> DATASET RECORDS
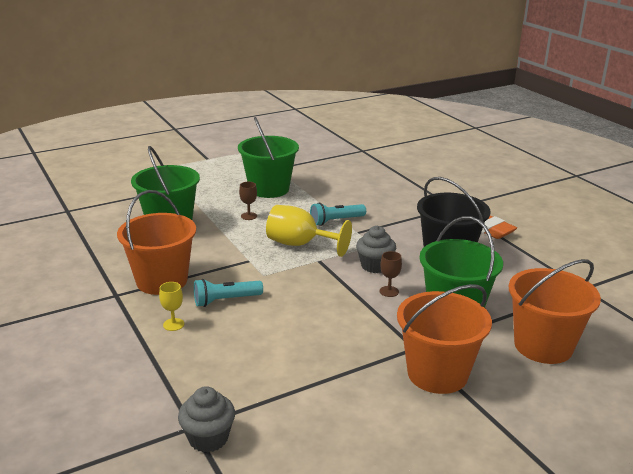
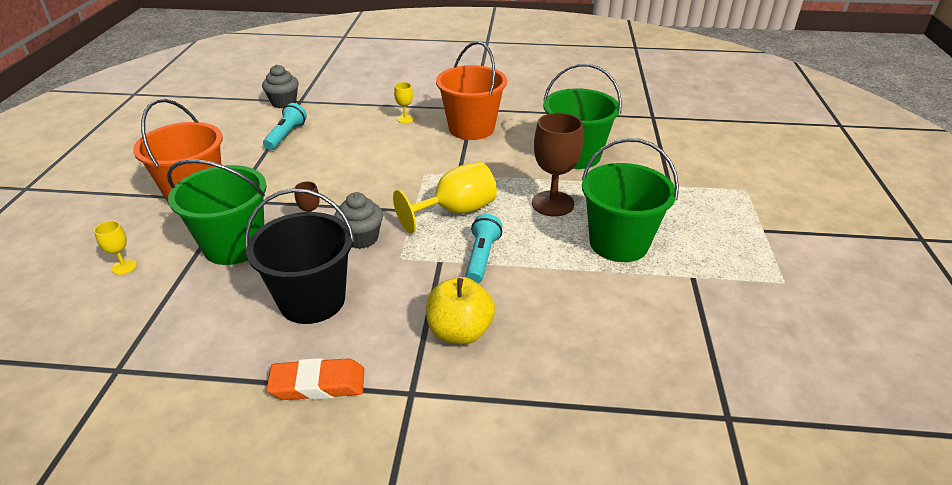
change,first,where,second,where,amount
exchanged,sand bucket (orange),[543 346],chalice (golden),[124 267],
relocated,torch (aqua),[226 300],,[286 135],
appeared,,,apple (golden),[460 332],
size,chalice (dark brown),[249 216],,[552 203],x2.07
...
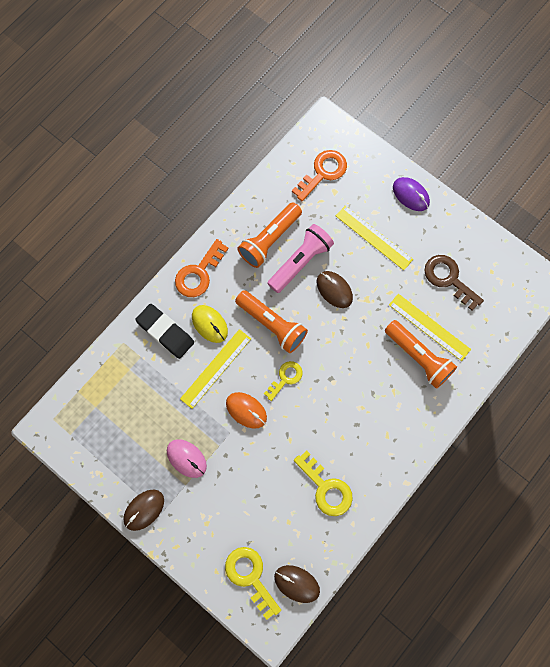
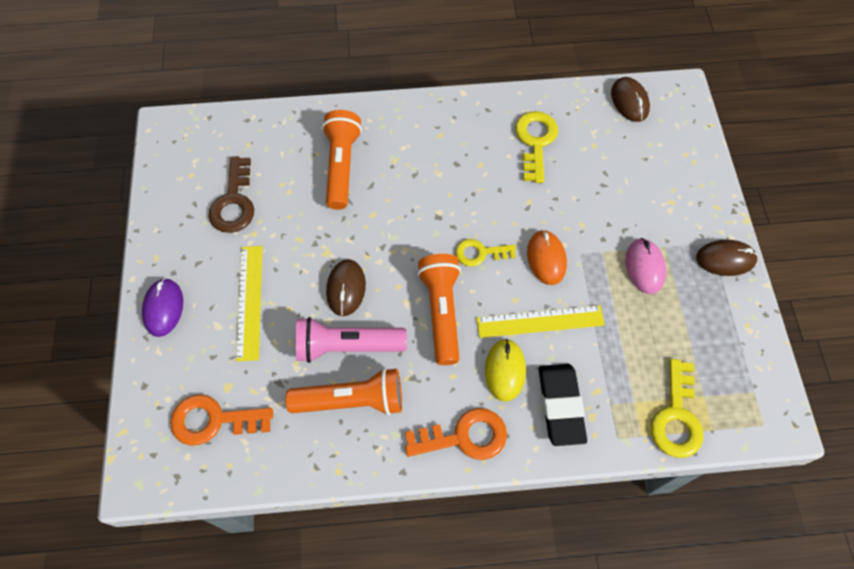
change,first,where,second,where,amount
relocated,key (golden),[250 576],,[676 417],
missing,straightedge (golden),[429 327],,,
--
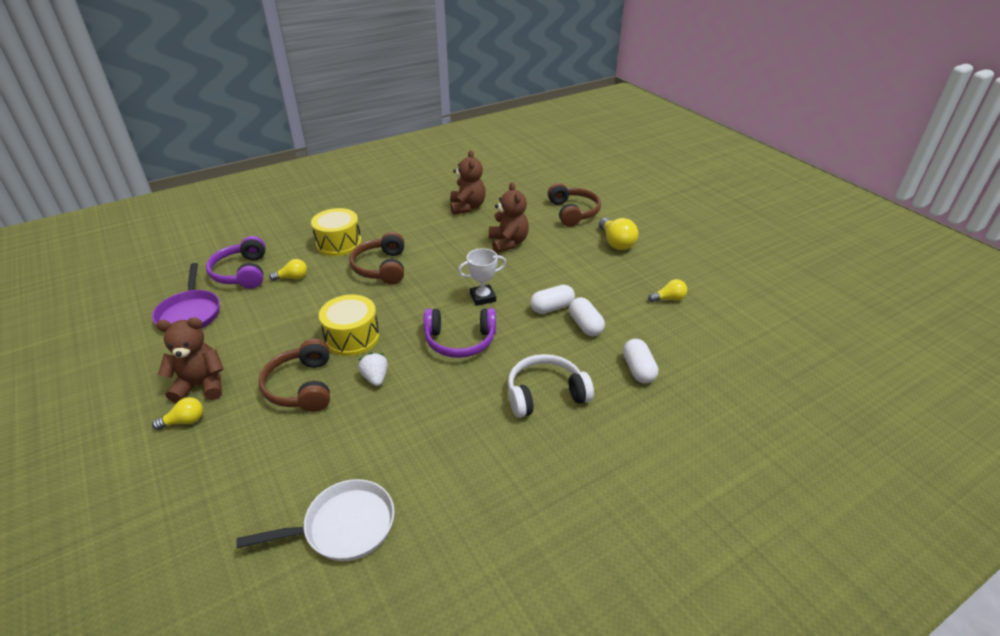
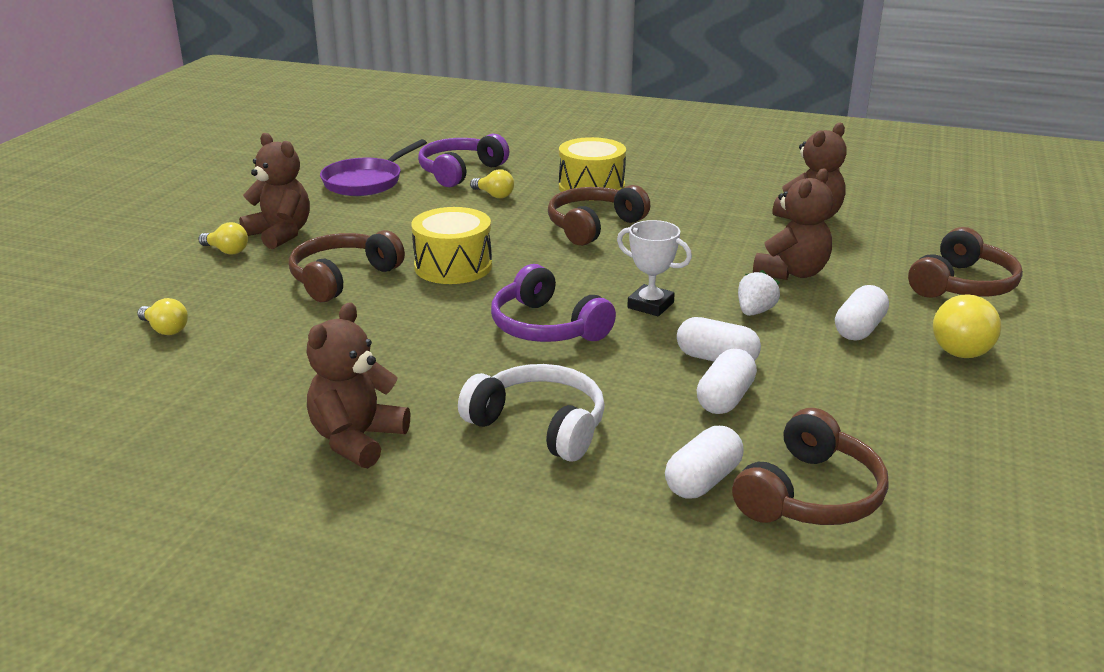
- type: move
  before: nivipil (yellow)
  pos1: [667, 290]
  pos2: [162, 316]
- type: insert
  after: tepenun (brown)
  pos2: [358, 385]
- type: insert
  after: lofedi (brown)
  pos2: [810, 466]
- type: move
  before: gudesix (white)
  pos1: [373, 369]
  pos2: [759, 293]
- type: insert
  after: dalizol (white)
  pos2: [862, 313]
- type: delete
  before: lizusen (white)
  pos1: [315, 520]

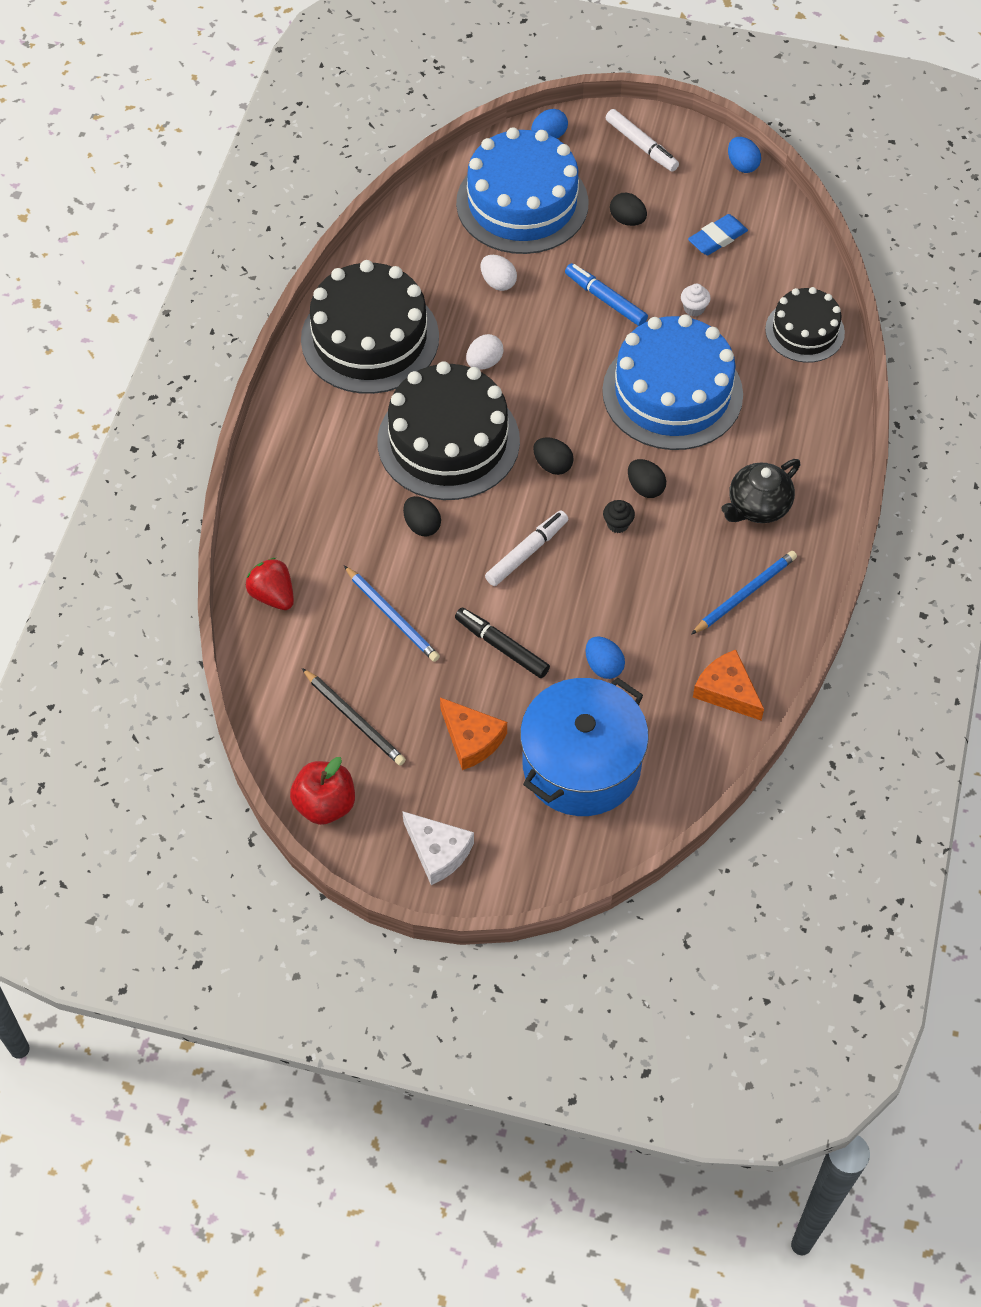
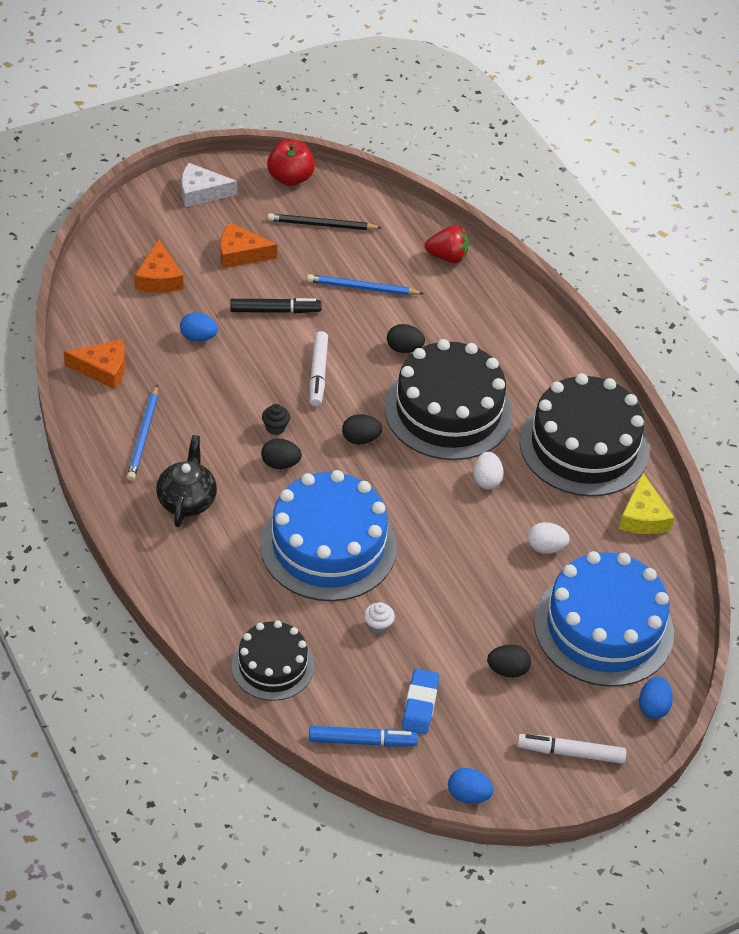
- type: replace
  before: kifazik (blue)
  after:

> ACTIVITY
Lines with "white": copy every one of them from the listing above.

> TASK ANSWER
  before: gudesix (white)
  after: dalizol (white)
  before: lizusen (white)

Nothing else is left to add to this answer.